- [MATERIALS PROVIDED]:
___

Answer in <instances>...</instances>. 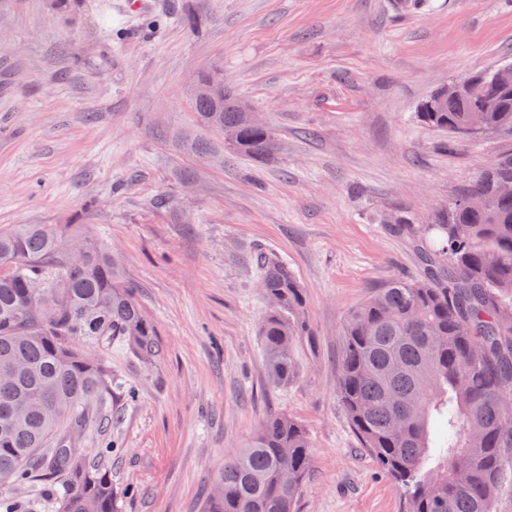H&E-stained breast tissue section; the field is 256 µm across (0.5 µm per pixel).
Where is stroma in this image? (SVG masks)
<instances>
[{
  "label": "stroma",
  "mask_w": 512,
  "mask_h": 512,
  "mask_svg": "<svg viewBox=\"0 0 512 512\" xmlns=\"http://www.w3.org/2000/svg\"><path fill=\"white\" fill-rule=\"evenodd\" d=\"M512 62V0H0V232L70 226L116 258L155 324L160 360L120 343L112 389L80 446L112 468L115 512H200L225 453L286 413L311 439L296 512H406L361 448L336 386L348 312L425 274L384 224L432 215L501 137L451 141L416 117L456 77ZM262 113L275 149L212 163L175 133L197 126L187 87L213 67ZM305 287L295 377L270 387L257 256ZM34 472L0 493L56 512Z\"/></svg>",
  "instance_id": "stroma-1"
}]
</instances>
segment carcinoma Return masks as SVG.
Segmentation results:
<instances>
[{"mask_svg":"<svg viewBox=\"0 0 512 512\" xmlns=\"http://www.w3.org/2000/svg\"><path fill=\"white\" fill-rule=\"evenodd\" d=\"M494 73L483 71L462 97H426L417 116L459 139L478 128L511 143L424 229L399 220L426 276L392 280L343 327L338 393L361 447L404 488L407 512H494L512 483V195L497 191L512 181V93L496 89ZM216 75L189 85L198 124L236 153H270L274 129ZM490 98L498 110L476 111ZM176 144L218 154L189 134ZM470 195L482 206L466 204ZM82 247L72 259L50 224L0 233V486L27 483L37 464L61 477L57 512H114L111 469L88 461L74 439L85 406L112 388L91 348L117 338L152 362L161 345L112 255ZM259 289L269 304L260 328L267 378L285 384L296 374V341L310 335L304 285L267 256ZM310 448L299 420L270 416L250 447L224 460L203 512H294Z\"/></svg>","mask_w":512,"mask_h":512,"instance_id":"cac0c4a2","label":"carcinoma"}]
</instances>
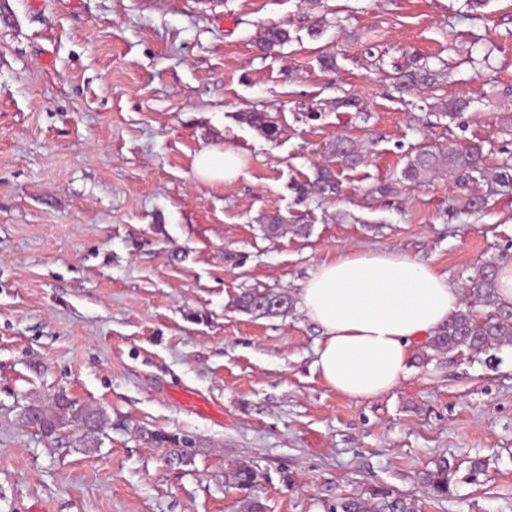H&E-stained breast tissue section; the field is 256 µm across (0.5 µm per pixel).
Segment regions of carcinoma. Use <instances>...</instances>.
I'll return each mask as SVG.
<instances>
[{
  "label": "carcinoma",
  "instance_id": "carcinoma-1",
  "mask_svg": "<svg viewBox=\"0 0 512 512\" xmlns=\"http://www.w3.org/2000/svg\"><path fill=\"white\" fill-rule=\"evenodd\" d=\"M288 29L276 24L259 29L257 46L263 51L281 47L288 43ZM445 69L421 67H398L392 74L393 85L404 90L419 85H432L444 77ZM238 118L269 141L276 140L278 126L269 112L259 110L242 111ZM328 154L349 166L365 161L358 141L338 135L328 146ZM512 167L505 165L502 171L486 178L481 148L476 145H450L446 149H423L410 160L405 168L404 179L410 182L426 180L440 173L450 172L465 182L469 179H485L491 191L512 187ZM296 191L303 199L314 194L320 197L340 193L336 174L332 168H317L315 178L305 184H299ZM263 230L270 237H278L288 232V218L275 215L266 218ZM496 269L484 266L478 270L470 288L469 309L460 311L448 319V322L431 337L428 348L435 352H449L461 348L476 351L495 349L512 342V306L505 307L497 297ZM291 299L288 295L275 292H251L240 298V307L248 312H257L264 316H277L288 310ZM49 413L39 405H31L25 412L40 415L39 428L43 437L53 440L54 436L66 425L67 415L79 418L82 425V446L100 444V434L106 424L104 412L90 406L75 407V402L65 394L57 395ZM448 461L442 460L435 470L427 471L422 484L429 493L437 498H446L450 492ZM232 481L246 491L245 512H265V504L254 494L257 473L248 464L241 462L230 472ZM332 512H419L417 500L388 487H375L359 494L336 498Z\"/></svg>",
  "mask_w": 512,
  "mask_h": 512
}]
</instances>
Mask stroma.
Masks as SVG:
<instances>
[{
	"label": "stroma",
	"instance_id": "stroma-1",
	"mask_svg": "<svg viewBox=\"0 0 512 512\" xmlns=\"http://www.w3.org/2000/svg\"><path fill=\"white\" fill-rule=\"evenodd\" d=\"M279 22L289 42L260 52ZM404 65L447 75L400 93ZM458 95L470 108L439 115ZM250 108L276 142L239 120ZM339 134L365 162L337 166L341 197L297 200ZM225 142L245 156L237 181L196 180L199 150ZM459 142L490 171L512 164V0H0V512H243L240 462L266 512H330L374 486L422 512H512V344L417 345L397 388L358 402L315 369L320 332L297 305L239 306L295 295L340 249L406 253L463 289L512 262L511 190L403 178L417 151ZM466 194L483 205L454 207ZM275 214L308 234L267 237ZM60 392L104 411L101 445L22 419ZM159 431L192 439L186 463L167 465ZM442 456L455 473L437 500L420 475ZM238 118L266 140L275 141L278 136V126L270 112L249 110L239 112ZM291 299L288 295L275 292H251L240 298V307L248 312H258L264 316H277L288 310ZM266 304V307L259 308Z\"/></svg>",
	"mask_w": 512,
	"mask_h": 512
}]
</instances>
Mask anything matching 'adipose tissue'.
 Returning a JSON list of instances; mask_svg holds the SVG:
<instances>
[{
  "instance_id": "adipose-tissue-1",
  "label": "adipose tissue",
  "mask_w": 512,
  "mask_h": 512,
  "mask_svg": "<svg viewBox=\"0 0 512 512\" xmlns=\"http://www.w3.org/2000/svg\"><path fill=\"white\" fill-rule=\"evenodd\" d=\"M244 158L233 146L209 145L196 156L198 180L233 183ZM464 304L447 275L407 254L340 252L316 265L297 290V305L322 336L315 367L337 393L366 401L407 376L415 344L432 336Z\"/></svg>"
}]
</instances>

___

- [AIM OF THE TASK]:
Retype nothing except the lines from the line holding "Mask anything matching 'adipose tissue'." through the last line of the entries, both included.

- [ANSWER BELOW]:
Mask anything matching 'adipose tissue'.
 Returning a JSON list of instances; mask_svg holds the SVG:
<instances>
[{
  "instance_id": "adipose-tissue-1",
  "label": "adipose tissue",
  "mask_w": 512,
  "mask_h": 512,
  "mask_svg": "<svg viewBox=\"0 0 512 512\" xmlns=\"http://www.w3.org/2000/svg\"><path fill=\"white\" fill-rule=\"evenodd\" d=\"M244 158L233 146L209 145L196 156L198 180L233 183ZM464 304L447 275L407 254L340 252L316 265L297 290V305L322 336L315 367L337 393L366 401L407 376L415 344L432 336Z\"/></svg>"
}]
</instances>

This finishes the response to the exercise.